The data |

--------------------------------------------------

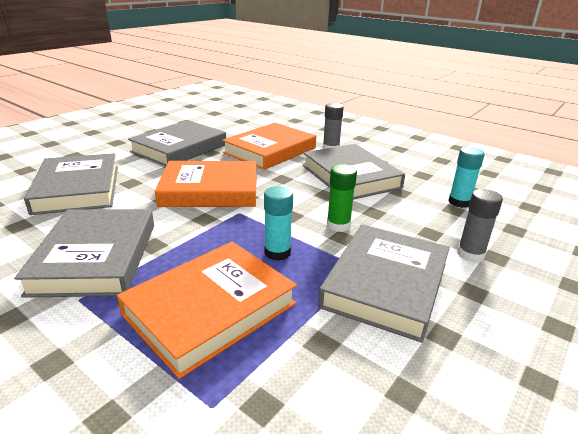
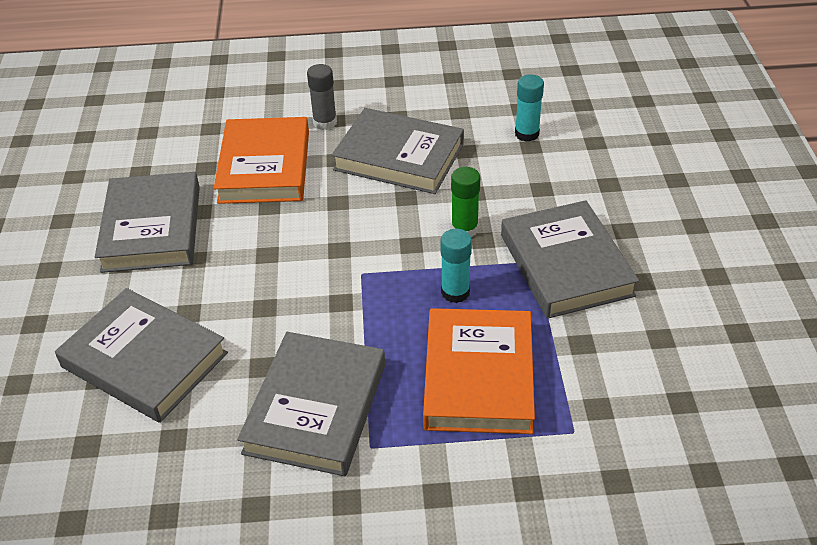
camera: 40 degrees left, 15 degrees up
(96, 257) = (316, 408): grey book -> grey book turned 60 degrees clockwise
(210, 190) = (290, 265): orange book -> none
(470, 254) = (591, 193): grey glue stick -> none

--------------------------------------------------

Exercise details | Give the listing again exactly, minus its images.

Written answer |
camera: 40 degrees left, 15 degrees up
(96, 257) = (316, 408): grey book -> grey book turned 60 degrees clockwise
(210, 190) = (290, 265): orange book -> none
(470, 254) = (591, 193): grey glue stick -> none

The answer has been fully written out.